Make an exact copy of all the entries, with the pictures left out.

Dataset entries:
========================================================================

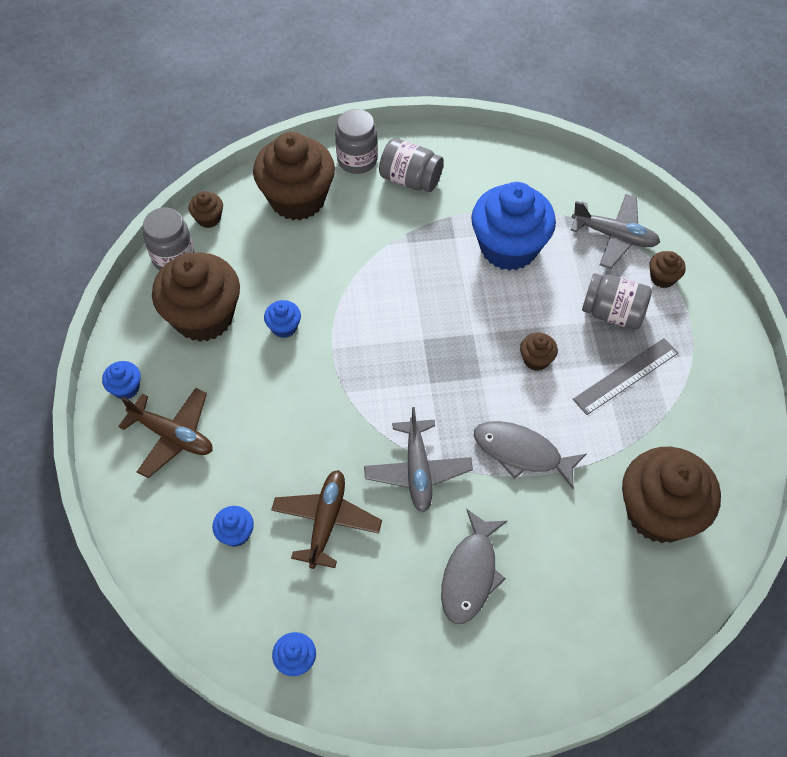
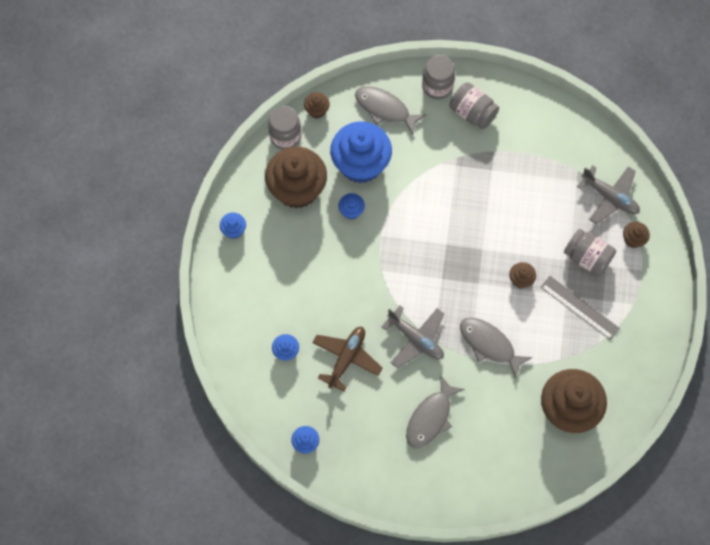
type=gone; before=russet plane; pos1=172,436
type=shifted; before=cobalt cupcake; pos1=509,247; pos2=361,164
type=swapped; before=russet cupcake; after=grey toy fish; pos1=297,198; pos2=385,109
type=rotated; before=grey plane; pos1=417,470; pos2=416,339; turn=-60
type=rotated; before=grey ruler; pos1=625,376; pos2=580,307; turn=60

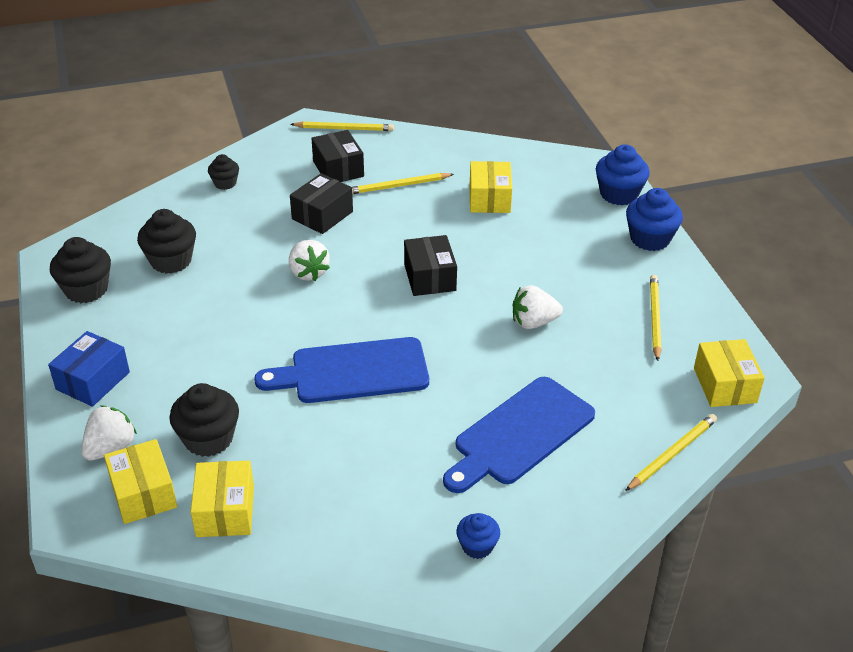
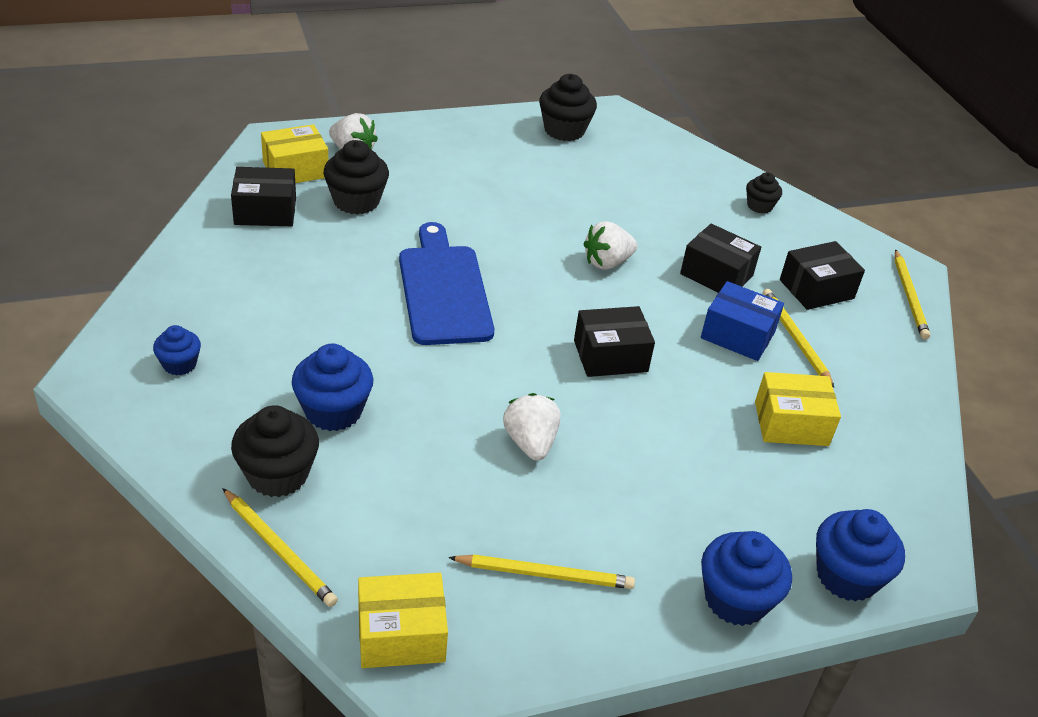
type=shifted; before=cobalt package; pos1=93,381; pos2=737,335
type=shifted; before=black cupcake; pos1=171,261; pos2=277,475
type=swapped; before=cobalt chopping board; after=cobalt cupcake; pos1=520,434; pos2=333,411
type=repainted; before=golden package; after=black package; pos1=225,511; pos2=265,211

========================================================================

◆ Answer area ◆
type=gone; before=russet plane; pos1=172,436
type=shifted; before=cobalt cupcake; pos1=509,247; pos2=361,164
type=swapped; before=russet cupcake; after=grey toy fish; pos1=297,198; pos2=385,109
type=rotated; before=grey plane; pos1=417,470; pos2=416,339; turn=-60
type=rotated; before=grey ruler; pos1=625,376; pos2=580,307; turn=60

type=shifted; before=cobalt package; pos1=93,381; pos2=737,335
type=shifted; before=black cupcake; pos1=171,261; pos2=277,475
type=swapped; before=cobalt chopping board; after=cobalt cupcake; pos1=520,434; pos2=333,411
type=repainted; before=golden package; after=black package; pos1=225,511; pos2=265,211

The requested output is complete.